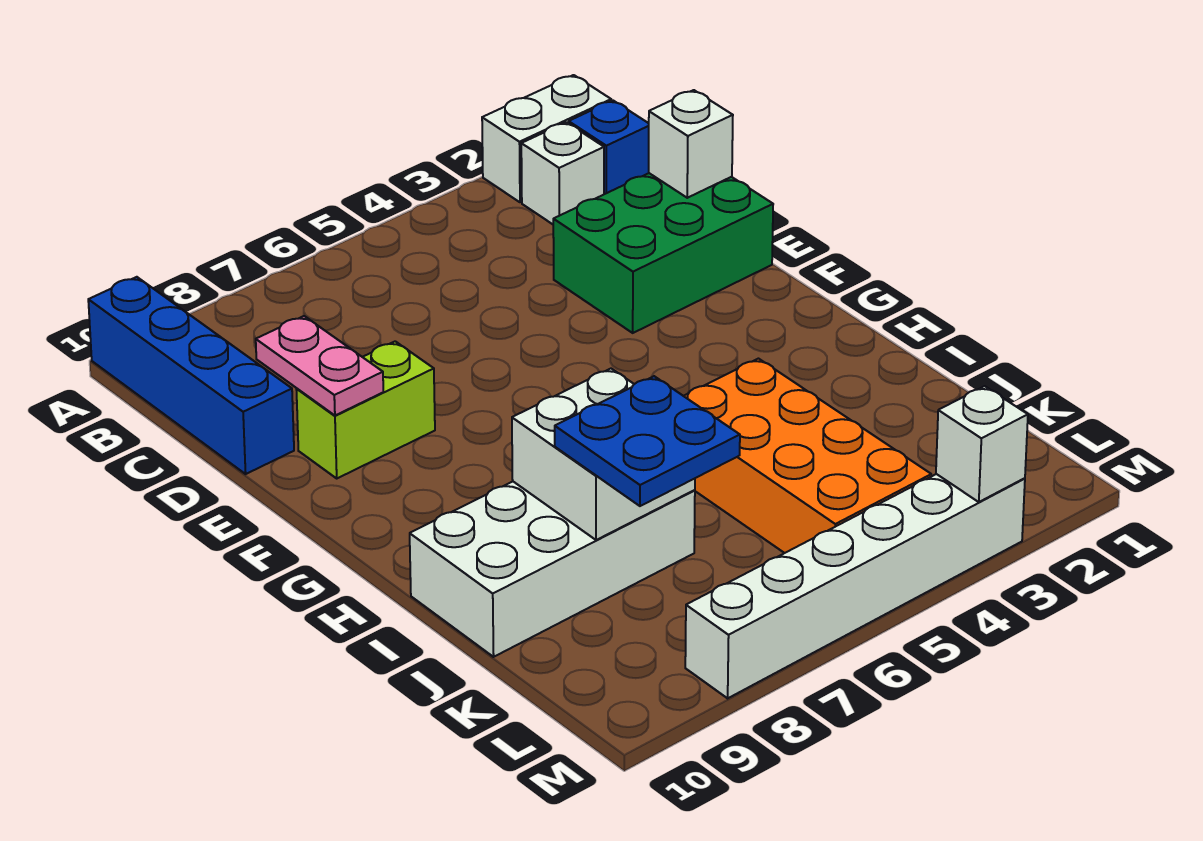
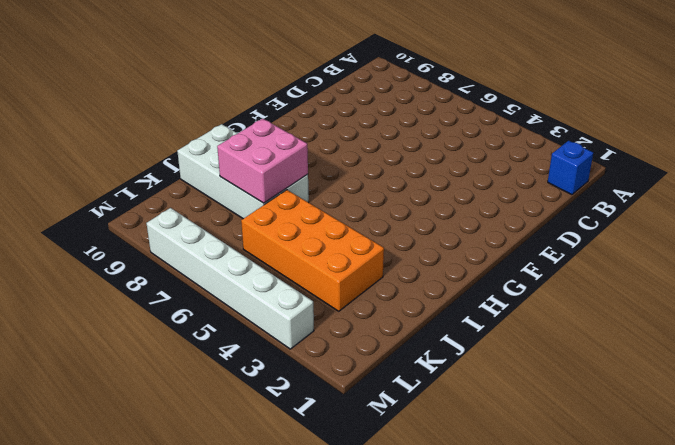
pink brick I7:J8 level 2 -> white brick I7:J8 level 2
orange brick J3:K6 level 1 -> orange brick I4:L5 level 1
none -> white brick A1:A2 level 1
none -> blue brick A10:D10 level 1
none -> white brick B2 level 1

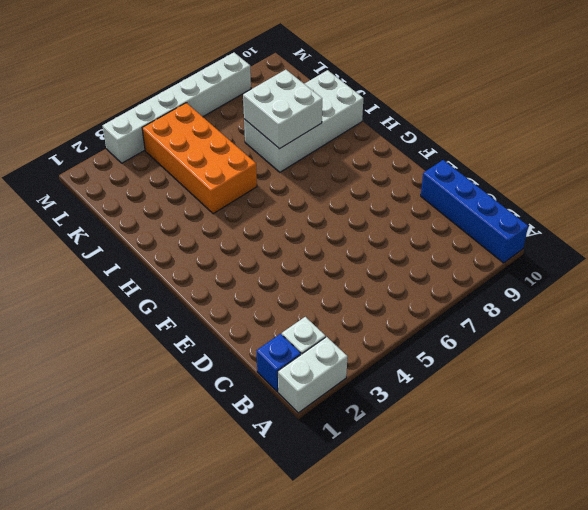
none -> green brick D1:E3 level 1
none -> lime brick E8:E9 level 1
none -> white brick D1 level 2

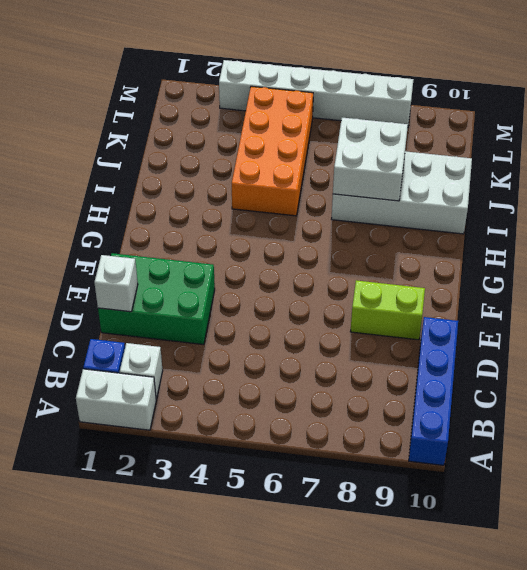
none -> pink plate D9:E9 level 2
none -> white brick M3 level 2
none -> blue plate J7:K8 level 3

— INSTRUCTIONS TO FOLLOW —
The preceding entries are to be returned verbatim, with every picture excluded.

— FINISHED EXERCISE —
pink brick I7:J8 level 2 -> white brick I7:J8 level 2
orange brick J3:K6 level 1 -> orange brick I4:L5 level 1
none -> white brick A1:A2 level 1
none -> blue brick A10:D10 level 1
none -> white brick B2 level 1

none -> green brick D1:E3 level 1
none -> lime brick E8:E9 level 1
none -> white brick D1 level 2

none -> pink plate D9:E9 level 2
none -> white brick M3 level 2
none -> blue plate J7:K8 level 3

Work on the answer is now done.